- _WHAT YOU WILL DO_
Omitting the pictures, output all of the records precisely as written.

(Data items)
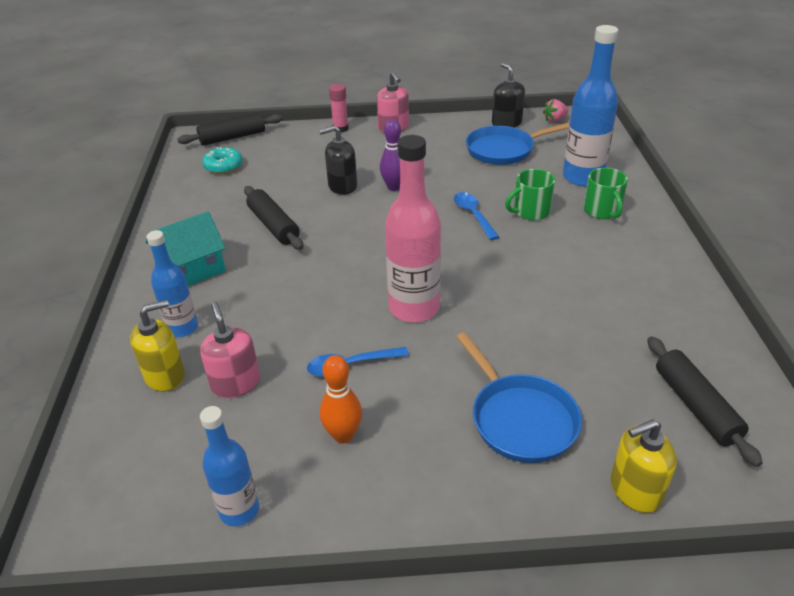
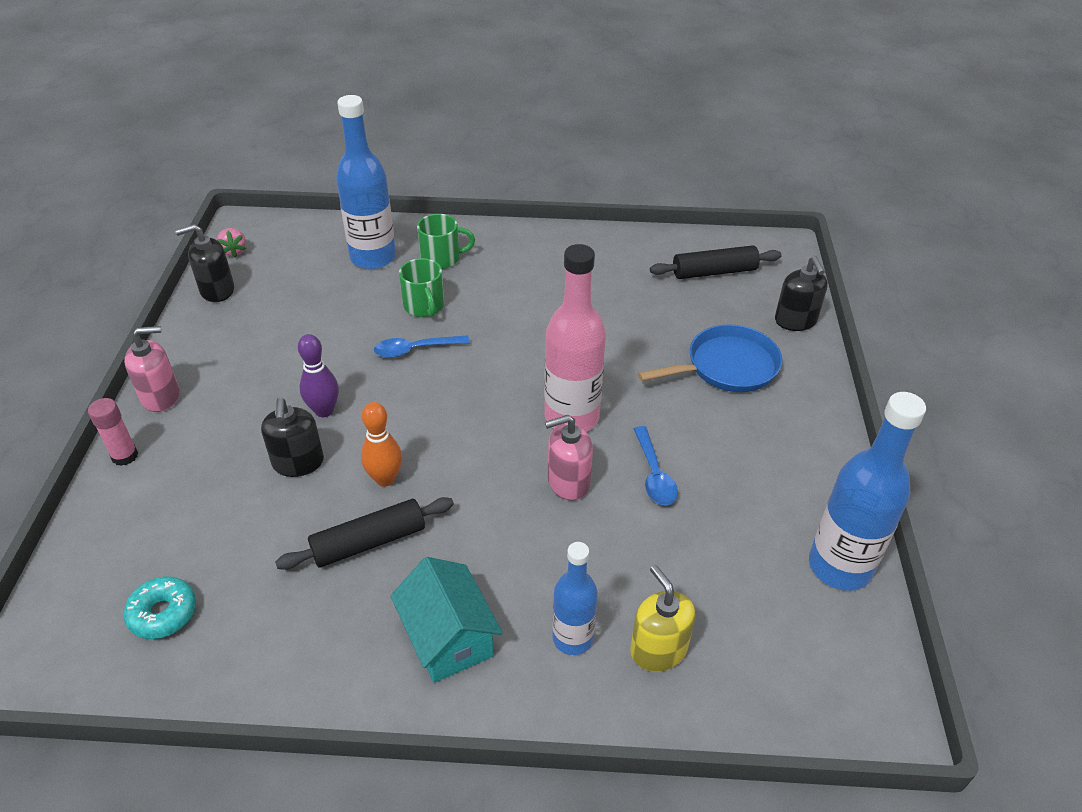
camera: 85 degrees left, 5 degrees up
black rolling pin [177,113,283,146] -> none
pink soap dispenser [200,302,260,398] -> pink soap dispenser moved to [545,415,593,500]
blue bottle [200,406,259,526] -> blue bottle [809,392,926,591], size x1.65
orange bowling pin [320,355,362,443] -> orange bowling pin moved to [361,402,402,487]
blue pan [466,122,569,165] -> none
yellow soap dispenser [611,419,677,513] -> black soap dispenser [775,256,828,331]

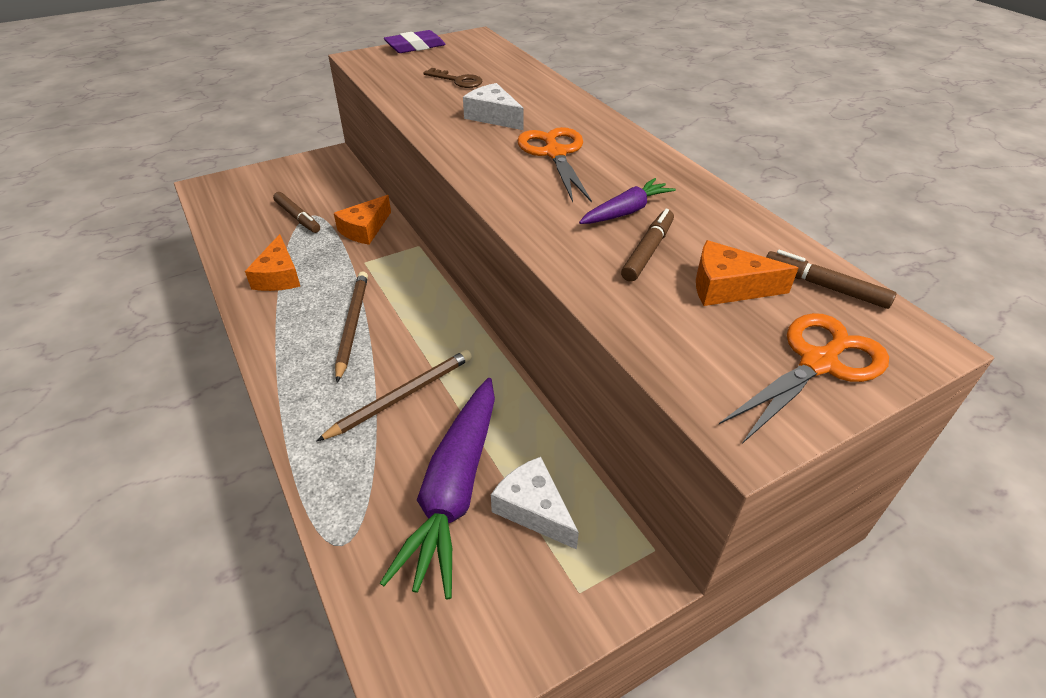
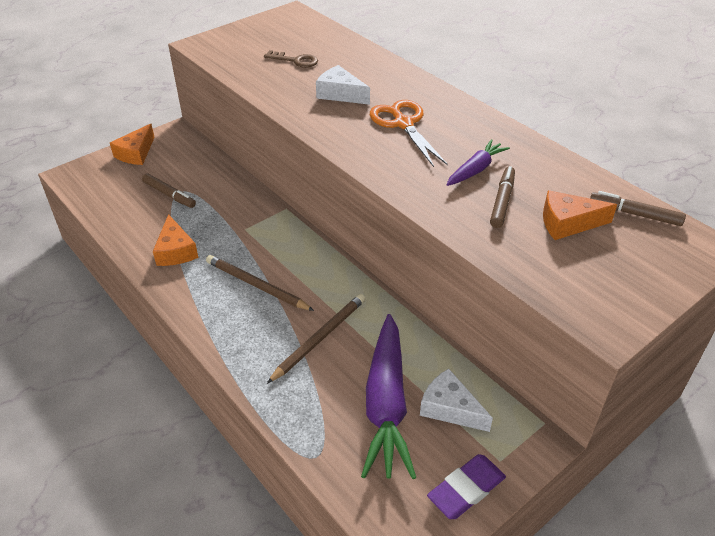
camera: 10 degrees left, 0 degrees up
orange cheese [334,195,391,245] -> orange cheese moved to [110,124,155,165]
brown pencil [335,271,368,382] -> brown pencil turned 45 degrees counterclockwise [206,255,314,311]
purple eraser [384,30,446,53] -> purple eraser moved to [427,454,506,519]
orange scissors [719,313,889,444] -> none

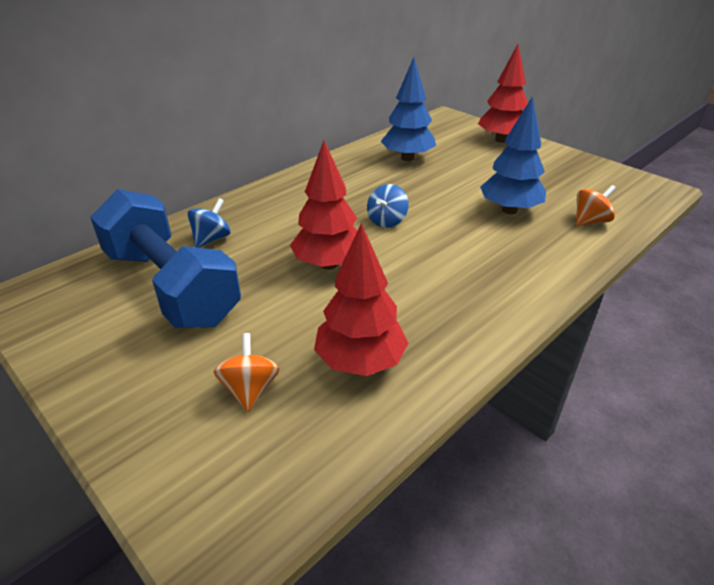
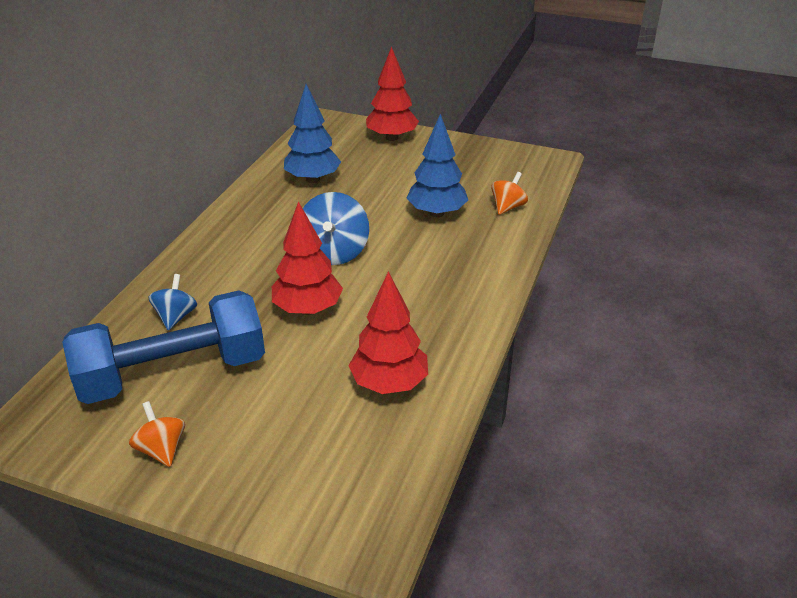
camera: 25 degrees left, 0 degrees up
blue dumbbell [90,189,241,328] -> blue dumbbell turned 45 degrees counterclockwise [62,290,265,404]
orange spinning top [214,333,279,412] -> orange spinning top moved to [129,401,185,467]
blue spinning top [367,184,409,228] -> blue spinning top [303,192,369,265], size x1.68

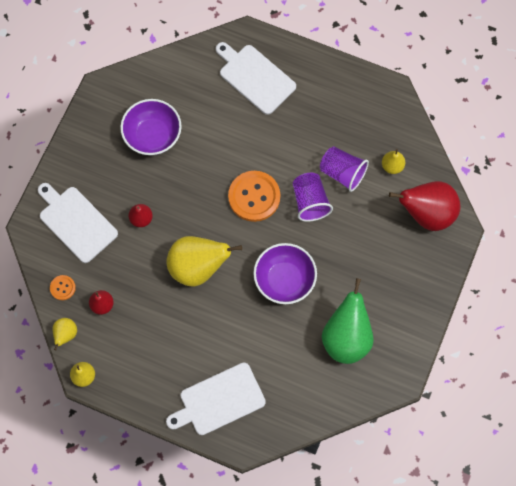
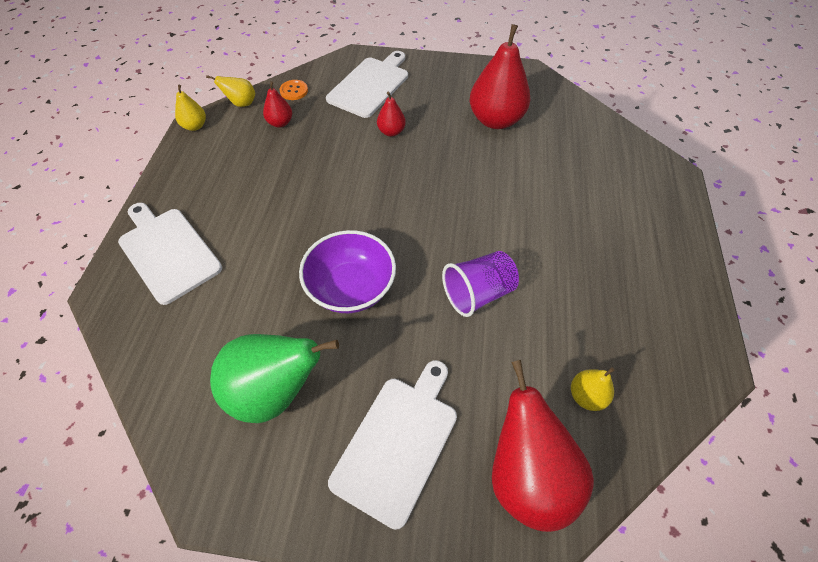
camera: 75 degrees right, 15 degrees down
purple bowl [120,99,182,155] -> red pear [470,24,531,129]
yellow pear [166,236,242,287] -> none
white cutting board [216,42,296,115] -> white cutting board moved to [328,360,457,530]
orange button [228,171,280,222] -> none
purple cup [320,146,369,192] -> none

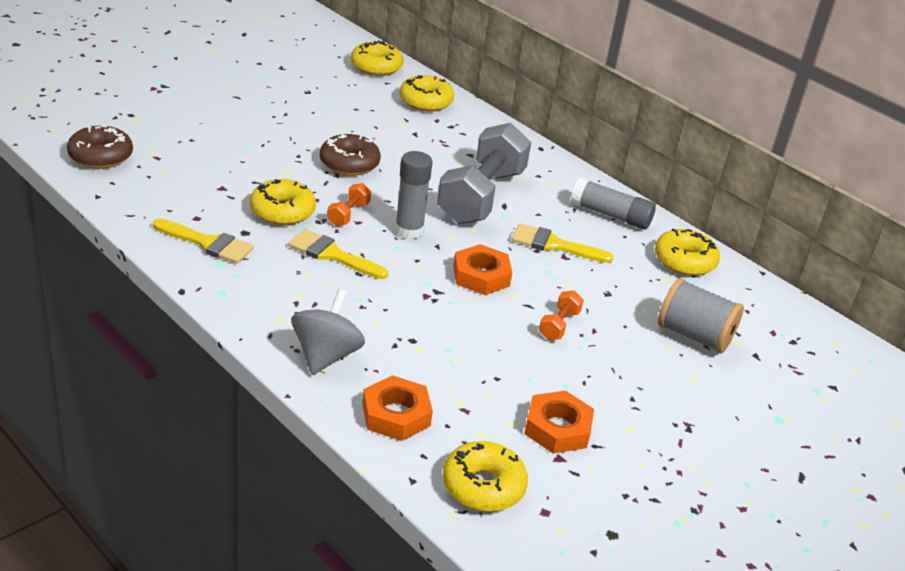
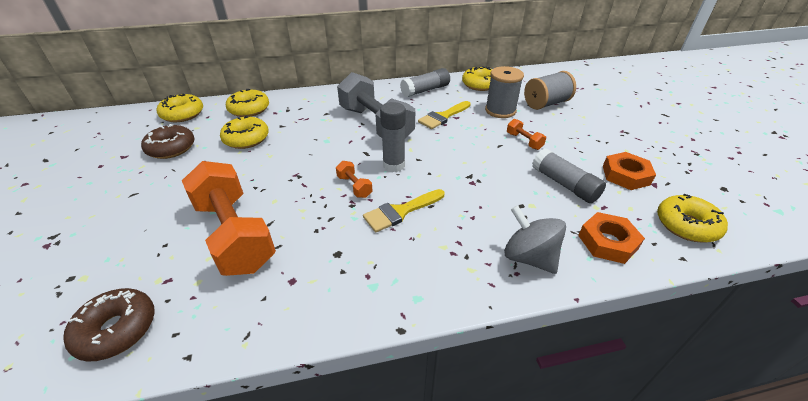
camera: 55 degrees left, 5 degrees up
yellow brush [153,218,254,264] -> none
yellow donut [250,179,316,225] -> yellow donut moved to [220,115,269,149]
brown donut [320,134,381,176] -> brown donut moved to [141,124,195,159]
orange nut [453,244,512,295] -> none
none -> orange dumbbell [182,161,276,276]
none -> grey spool [485,66,524,118]
none -> grey glue stick [532,148,606,203]

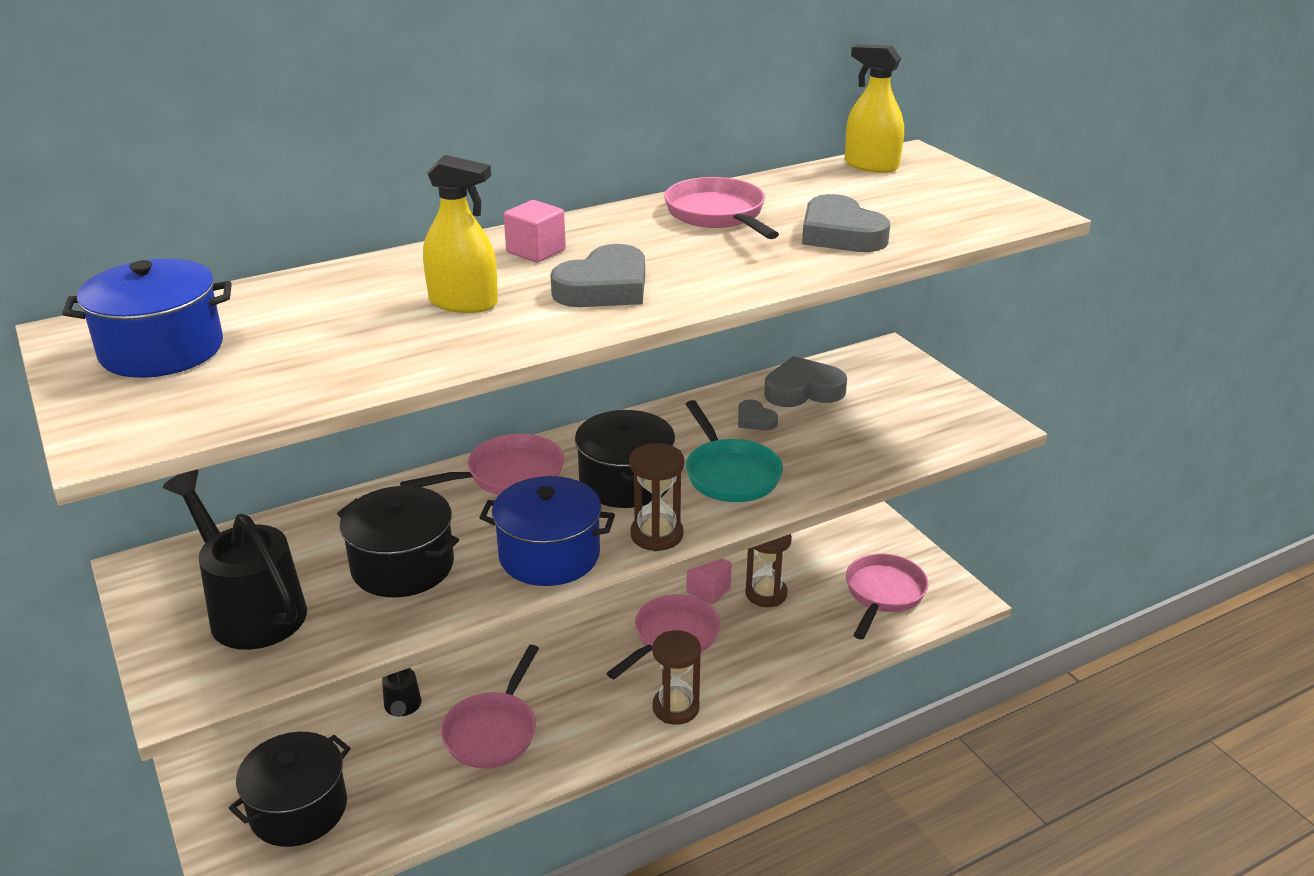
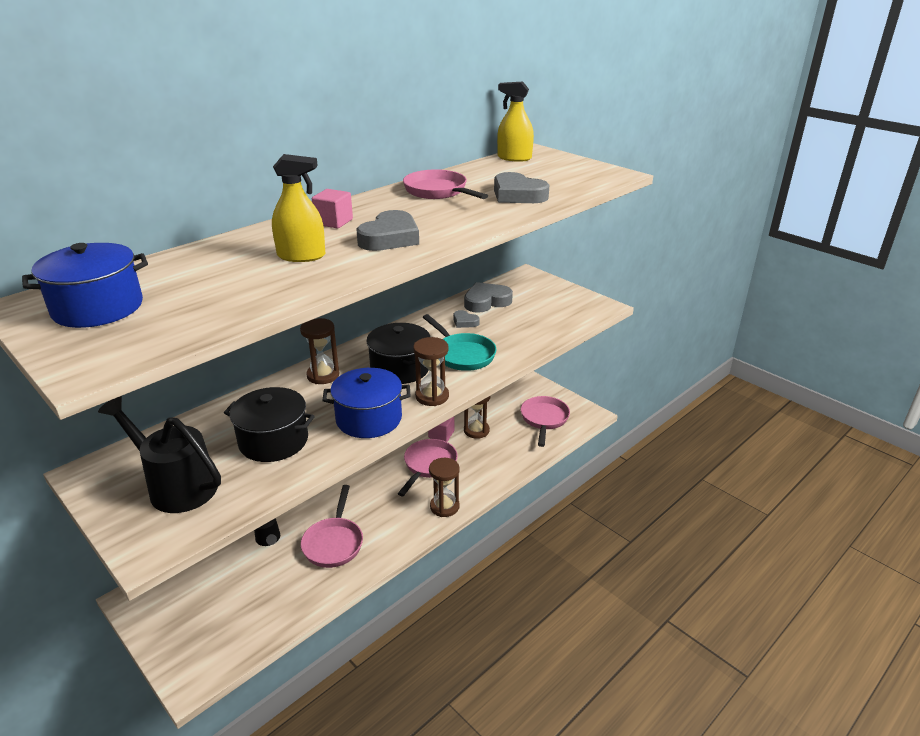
camera: 15 degrees left, 0 degrees up
black pot [229,732,351,847] -> none
pink pan [400,434,564,495] -> brown hourglass [300,318,339,384]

- _OUTPUT FOR THIS TASK_
camera: 85 degrees left, 5 degrees up
black rolling pin [177,113,283,146] -> none
pink soap dispenser [200,302,260,398] -> pink soap dispenser moved to [545,415,593,500]
blue bottle [200,406,259,526] -> blue bottle [809,392,926,591], size x1.65
orange bowling pin [320,355,362,443] -> orange bowling pin moved to [361,402,402,487]
blue pan [466,122,569,165] -> none
yellow soap dispenser [611,419,677,513] -> black soap dispenser [775,256,828,331]

camera: 10 degrees left, 0 degrees up
orange cheese [334,195,391,245] -> orange cheese moved to [110,124,155,165]
brown pencil [335,271,368,382] -> brown pencil turned 45 degrees counterclockwise [206,255,314,311]
purple eraser [384,30,446,53] -> purple eraser moved to [427,454,506,519]
orange scissors [719,313,889,444] -> none

camera: 25 degrees left, 0 degrees up
blue dumbbell [90,189,241,328] -> blue dumbbell turned 45 degrees counterclockwise [62,290,265,404]
orange spinning top [214,333,279,412] -> orange spinning top moved to [129,401,185,467]
blue spinning top [367,184,409,228] -> blue spinning top [303,192,369,265], size x1.68

camera: 75 degrees right, 15 degrees down
purple bowl [120,99,182,155] -> red pear [470,24,531,129]
yellow pear [166,236,242,287] -> none
white cutting board [216,42,296,115] -> white cutting board moved to [328,360,457,530]
orange button [228,171,280,222] -> none
purple cup [320,146,369,192] -> none

camera: 55 degrees left, 5 degrees up
yellow brush [153,218,254,264] -> none
yellow donut [250,179,316,225] -> yellow donut moved to [220,115,269,149]
brown donut [320,134,381,176] -> brown donut moved to [141,124,195,159]
orange nut [453,244,512,295] -> none
none -> orange dumbbell [182,161,276,276]
none -> grey spool [485,66,524,118]
none -> grey glue stick [532,148,606,203]

camera: 15 degrees left, 0 degrees up
black pot [229,732,351,847] -> none
pink pan [400,434,564,495] -> brown hourglass [300,318,339,384]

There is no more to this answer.